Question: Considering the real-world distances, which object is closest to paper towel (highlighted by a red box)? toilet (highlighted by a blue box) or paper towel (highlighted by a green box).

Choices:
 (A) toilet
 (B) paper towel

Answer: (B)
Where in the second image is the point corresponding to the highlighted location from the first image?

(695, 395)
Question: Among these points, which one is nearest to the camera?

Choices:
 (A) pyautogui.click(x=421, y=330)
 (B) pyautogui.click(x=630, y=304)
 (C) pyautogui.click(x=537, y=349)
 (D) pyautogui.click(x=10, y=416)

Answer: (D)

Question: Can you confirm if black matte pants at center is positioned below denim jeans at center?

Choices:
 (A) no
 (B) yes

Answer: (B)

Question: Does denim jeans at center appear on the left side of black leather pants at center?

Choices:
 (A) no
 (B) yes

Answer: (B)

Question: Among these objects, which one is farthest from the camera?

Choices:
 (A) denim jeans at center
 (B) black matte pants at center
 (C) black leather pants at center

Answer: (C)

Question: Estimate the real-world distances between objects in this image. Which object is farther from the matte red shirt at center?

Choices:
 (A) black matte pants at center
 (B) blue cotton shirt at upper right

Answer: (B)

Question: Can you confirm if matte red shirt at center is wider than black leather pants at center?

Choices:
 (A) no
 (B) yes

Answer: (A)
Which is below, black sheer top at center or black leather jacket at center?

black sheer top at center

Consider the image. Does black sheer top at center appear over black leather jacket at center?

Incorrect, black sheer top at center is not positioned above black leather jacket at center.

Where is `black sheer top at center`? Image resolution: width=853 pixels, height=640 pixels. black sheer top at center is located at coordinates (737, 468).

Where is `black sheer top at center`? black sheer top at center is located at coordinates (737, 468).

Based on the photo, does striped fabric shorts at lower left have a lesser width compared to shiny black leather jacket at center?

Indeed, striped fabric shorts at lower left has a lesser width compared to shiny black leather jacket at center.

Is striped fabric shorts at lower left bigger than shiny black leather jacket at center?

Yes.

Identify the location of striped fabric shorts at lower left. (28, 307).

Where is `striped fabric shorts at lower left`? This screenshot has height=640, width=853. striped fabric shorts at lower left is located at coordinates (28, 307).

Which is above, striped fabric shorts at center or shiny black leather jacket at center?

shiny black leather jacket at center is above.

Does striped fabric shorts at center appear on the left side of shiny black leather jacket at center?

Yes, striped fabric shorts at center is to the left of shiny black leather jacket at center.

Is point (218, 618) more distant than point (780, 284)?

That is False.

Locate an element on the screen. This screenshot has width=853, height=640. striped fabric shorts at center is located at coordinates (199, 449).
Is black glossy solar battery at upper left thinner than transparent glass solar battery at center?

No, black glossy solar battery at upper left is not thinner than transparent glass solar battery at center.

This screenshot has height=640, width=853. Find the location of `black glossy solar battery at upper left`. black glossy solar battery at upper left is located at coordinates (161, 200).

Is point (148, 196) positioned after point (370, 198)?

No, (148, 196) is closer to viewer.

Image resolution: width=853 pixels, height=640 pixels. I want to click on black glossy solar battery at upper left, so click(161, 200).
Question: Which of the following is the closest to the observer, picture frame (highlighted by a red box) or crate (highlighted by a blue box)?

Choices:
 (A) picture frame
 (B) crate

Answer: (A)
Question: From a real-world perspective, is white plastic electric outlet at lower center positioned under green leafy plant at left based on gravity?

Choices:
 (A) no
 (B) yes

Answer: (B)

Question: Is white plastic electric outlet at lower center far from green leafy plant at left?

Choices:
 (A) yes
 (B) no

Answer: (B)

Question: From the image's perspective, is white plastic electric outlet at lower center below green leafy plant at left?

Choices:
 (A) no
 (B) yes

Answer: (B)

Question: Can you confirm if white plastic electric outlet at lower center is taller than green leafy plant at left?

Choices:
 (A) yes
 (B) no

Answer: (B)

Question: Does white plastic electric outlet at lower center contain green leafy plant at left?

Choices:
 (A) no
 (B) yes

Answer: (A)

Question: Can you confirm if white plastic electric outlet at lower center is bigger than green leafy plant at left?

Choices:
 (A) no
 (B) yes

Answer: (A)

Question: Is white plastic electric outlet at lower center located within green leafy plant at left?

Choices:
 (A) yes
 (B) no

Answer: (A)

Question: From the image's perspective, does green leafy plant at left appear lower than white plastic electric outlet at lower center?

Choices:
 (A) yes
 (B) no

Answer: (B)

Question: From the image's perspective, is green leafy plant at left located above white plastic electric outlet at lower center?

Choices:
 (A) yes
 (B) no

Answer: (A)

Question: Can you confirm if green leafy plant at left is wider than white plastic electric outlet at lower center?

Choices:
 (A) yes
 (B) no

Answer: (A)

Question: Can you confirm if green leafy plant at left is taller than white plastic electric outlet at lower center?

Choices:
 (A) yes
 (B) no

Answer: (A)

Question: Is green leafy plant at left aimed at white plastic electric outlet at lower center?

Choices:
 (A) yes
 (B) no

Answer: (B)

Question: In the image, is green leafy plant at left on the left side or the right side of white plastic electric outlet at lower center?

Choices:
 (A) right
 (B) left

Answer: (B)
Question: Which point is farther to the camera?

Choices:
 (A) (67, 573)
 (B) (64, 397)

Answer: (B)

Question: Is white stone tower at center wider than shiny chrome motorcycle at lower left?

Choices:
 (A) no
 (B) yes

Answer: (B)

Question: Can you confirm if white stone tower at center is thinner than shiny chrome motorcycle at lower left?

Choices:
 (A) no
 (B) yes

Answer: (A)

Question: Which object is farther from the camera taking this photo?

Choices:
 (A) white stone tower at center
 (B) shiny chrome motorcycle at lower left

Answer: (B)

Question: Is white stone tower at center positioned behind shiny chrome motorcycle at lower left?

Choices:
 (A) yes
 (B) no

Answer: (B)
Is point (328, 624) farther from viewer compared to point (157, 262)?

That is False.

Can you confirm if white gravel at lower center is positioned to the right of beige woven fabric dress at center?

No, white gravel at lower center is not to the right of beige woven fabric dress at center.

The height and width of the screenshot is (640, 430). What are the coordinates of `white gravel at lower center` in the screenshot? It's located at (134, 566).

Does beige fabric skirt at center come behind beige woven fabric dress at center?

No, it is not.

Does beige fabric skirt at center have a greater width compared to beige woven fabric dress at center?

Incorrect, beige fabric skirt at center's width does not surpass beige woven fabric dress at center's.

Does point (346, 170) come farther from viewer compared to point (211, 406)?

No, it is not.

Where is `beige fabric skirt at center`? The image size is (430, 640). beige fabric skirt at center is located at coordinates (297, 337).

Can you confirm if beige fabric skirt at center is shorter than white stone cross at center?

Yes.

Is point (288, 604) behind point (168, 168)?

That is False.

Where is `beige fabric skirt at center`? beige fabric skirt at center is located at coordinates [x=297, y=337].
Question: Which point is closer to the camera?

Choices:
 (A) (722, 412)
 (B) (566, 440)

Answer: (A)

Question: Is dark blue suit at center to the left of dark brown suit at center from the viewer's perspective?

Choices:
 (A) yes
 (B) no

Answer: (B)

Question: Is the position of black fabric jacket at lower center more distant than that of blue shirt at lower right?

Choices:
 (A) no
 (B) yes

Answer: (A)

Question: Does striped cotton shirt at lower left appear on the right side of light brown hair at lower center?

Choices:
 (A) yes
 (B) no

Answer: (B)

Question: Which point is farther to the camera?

++++++++++

• **Aim**
Rewrite all of the entries above, substituting "Options" for every occurrence of "Choices" and leaving everything else unchanged.

• **Reply**
Question: Considering the real-world distances, which object is closest to paper towel (highlighted by a red box)? toilet (highlighted by a blue box) or paper towel (highlighted by a green box).

Options:
 (A) toilet
 (B) paper towel

Answer: (B)
Where in the second image is the point corresponding to the highlighted location from the first image?

(695, 395)
Question: Among these points, which one is nearest to the camera?

Options:
 (A) pyautogui.click(x=421, y=330)
 (B) pyautogui.click(x=630, y=304)
 (C) pyautogui.click(x=537, y=349)
 (D) pyautogui.click(x=10, y=416)

Answer: (D)

Question: Can you confirm if black matte pants at center is positioned below denim jeans at center?

Options:
 (A) no
 (B) yes

Answer: (B)

Question: Does denim jeans at center appear on the left side of black leather pants at center?

Options:
 (A) no
 (B) yes

Answer: (B)

Question: Among these objects, which one is farthest from the camera?

Options:
 (A) denim jeans at center
 (B) black matte pants at center
 (C) black leather pants at center

Answer: (C)

Question: Estimate the real-world distances between objects in this image. Which object is farther from the matte red shirt at center?

Options:
 (A) black matte pants at center
 (B) blue cotton shirt at upper right

Answer: (B)

Question: Can you confirm if matte red shirt at center is wider than black leather pants at center?

Options:
 (A) no
 (B) yes

Answer: (A)
Which is below, black sheer top at center or black leather jacket at center?

black sheer top at center

Consider the image. Does black sheer top at center appear over black leather jacket at center?

Incorrect, black sheer top at center is not positioned above black leather jacket at center.

Where is `black sheer top at center`? Image resolution: width=853 pixels, height=640 pixels. black sheer top at center is located at coordinates (737, 468).

Where is `black sheer top at center`? black sheer top at center is located at coordinates (737, 468).

Based on the photo, does striped fabric shorts at lower left have a lesser width compared to shiny black leather jacket at center?

Indeed, striped fabric shorts at lower left has a lesser width compared to shiny black leather jacket at center.

Is striped fabric shorts at lower left bigger than shiny black leather jacket at center?

Yes.

Identify the location of striped fabric shorts at lower left. (28, 307).

Where is `striped fabric shorts at lower left`? This screenshot has height=640, width=853. striped fabric shorts at lower left is located at coordinates (28, 307).

Which is above, striped fabric shorts at center or shiny black leather jacket at center?

shiny black leather jacket at center is above.

Does striped fabric shorts at center appear on the left side of shiny black leather jacket at center?

Yes, striped fabric shorts at center is to the left of shiny black leather jacket at center.

Is point (218, 618) more distant than point (780, 284)?

That is False.

Locate an element on the screen. This screenshot has width=853, height=640. striped fabric shorts at center is located at coordinates (199, 449).
Is black glossy solar battery at upper left thinner than transparent glass solar battery at center?

No, black glossy solar battery at upper left is not thinner than transparent glass solar battery at center.

This screenshot has height=640, width=853. Find the location of `black glossy solar battery at upper left`. black glossy solar battery at upper left is located at coordinates (161, 200).

Is point (148, 196) positioned after point (370, 198)?

No, (148, 196) is closer to viewer.

Image resolution: width=853 pixels, height=640 pixels. I want to click on black glossy solar battery at upper left, so click(161, 200).
Question: Which of the following is the closest to the observer, picture frame (highlighted by a red box) or crate (highlighted by a blue box)?

Options:
 (A) picture frame
 (B) crate

Answer: (A)
Question: From a real-world perspective, is white plastic electric outlet at lower center positioned under green leafy plant at left based on gravity?

Options:
 (A) no
 (B) yes

Answer: (B)

Question: Is white plastic electric outlet at lower center far from green leafy plant at left?

Options:
 (A) yes
 (B) no

Answer: (B)

Question: From the image's perspective, is white plastic electric outlet at lower center below green leafy plant at left?

Options:
 (A) no
 (B) yes

Answer: (B)

Question: Can you confirm if white plastic electric outlet at lower center is taller than green leafy plant at left?

Options:
 (A) yes
 (B) no

Answer: (B)

Question: Does white plastic electric outlet at lower center contain green leafy plant at left?

Options:
 (A) no
 (B) yes

Answer: (A)

Question: Can you confirm if white plastic electric outlet at lower center is bigger than green leafy plant at left?

Options:
 (A) no
 (B) yes

Answer: (A)

Question: Is white plastic electric outlet at lower center located within green leafy plant at left?

Options:
 (A) yes
 (B) no

Answer: (A)

Question: From the image's perspective, does green leafy plant at left appear lower than white plastic electric outlet at lower center?

Options:
 (A) yes
 (B) no

Answer: (B)

Question: From the image's perspective, is green leafy plant at left located above white plastic electric outlet at lower center?

Options:
 (A) yes
 (B) no

Answer: (A)

Question: Can you confirm if green leafy plant at left is wider than white plastic electric outlet at lower center?

Options:
 (A) yes
 (B) no

Answer: (A)

Question: Can you confirm if green leafy plant at left is taller than white plastic electric outlet at lower center?

Options:
 (A) yes
 (B) no

Answer: (A)

Question: Is green leafy plant at left aimed at white plastic electric outlet at lower center?

Options:
 (A) yes
 (B) no

Answer: (B)

Question: In the image, is green leafy plant at left on the left side or the right side of white plastic electric outlet at lower center?

Options:
 (A) right
 (B) left

Answer: (B)
Question: Which point is farther to the camera?

Options:
 (A) (67, 573)
 (B) (64, 397)

Answer: (B)

Question: Is white stone tower at center wider than shiny chrome motorcycle at lower left?

Options:
 (A) no
 (B) yes

Answer: (B)

Question: Can you confirm if white stone tower at center is thinner than shiny chrome motorcycle at lower left?

Options:
 (A) no
 (B) yes

Answer: (A)

Question: Which object is farther from the camera taking this photo?

Options:
 (A) white stone tower at center
 (B) shiny chrome motorcycle at lower left

Answer: (B)

Question: Is white stone tower at center positioned behind shiny chrome motorcycle at lower left?

Options:
 (A) yes
 (B) no

Answer: (B)
Is point (328, 624) farther from viewer compared to point (157, 262)?

That is False.

Can you confirm if white gravel at lower center is positioned to the right of beige woven fabric dress at center?

No, white gravel at lower center is not to the right of beige woven fabric dress at center.

The height and width of the screenshot is (640, 430). What are the coordinates of `white gravel at lower center` in the screenshot? It's located at (134, 566).

Does beige fabric skirt at center come behind beige woven fabric dress at center?

No, it is not.

Does beige fabric skirt at center have a greater width compared to beige woven fabric dress at center?

Incorrect, beige fabric skirt at center's width does not surpass beige woven fabric dress at center's.

Does point (346, 170) come farther from viewer compared to point (211, 406)?

No, it is not.

Where is `beige fabric skirt at center`? The image size is (430, 640). beige fabric skirt at center is located at coordinates (297, 337).

Can you confirm if beige fabric skirt at center is shorter than white stone cross at center?

Yes.

Is point (288, 604) behind point (168, 168)?

That is False.

Where is `beige fabric skirt at center`? beige fabric skirt at center is located at coordinates [x=297, y=337].
Question: Which point is closer to the camera?

Options:
 (A) (722, 412)
 (B) (566, 440)

Answer: (A)

Question: Is dark blue suit at center to the left of dark brown suit at center from the viewer's perspective?

Options:
 (A) yes
 (B) no

Answer: (B)

Question: Is the position of black fabric jacket at lower center more distant than that of blue shirt at lower right?

Options:
 (A) no
 (B) yes

Answer: (A)

Question: Does striped cotton shirt at lower left appear on the right side of light brown hair at lower center?

Options:
 (A) yes
 (B) no

Answer: (B)

Question: Which point is farther to the camera?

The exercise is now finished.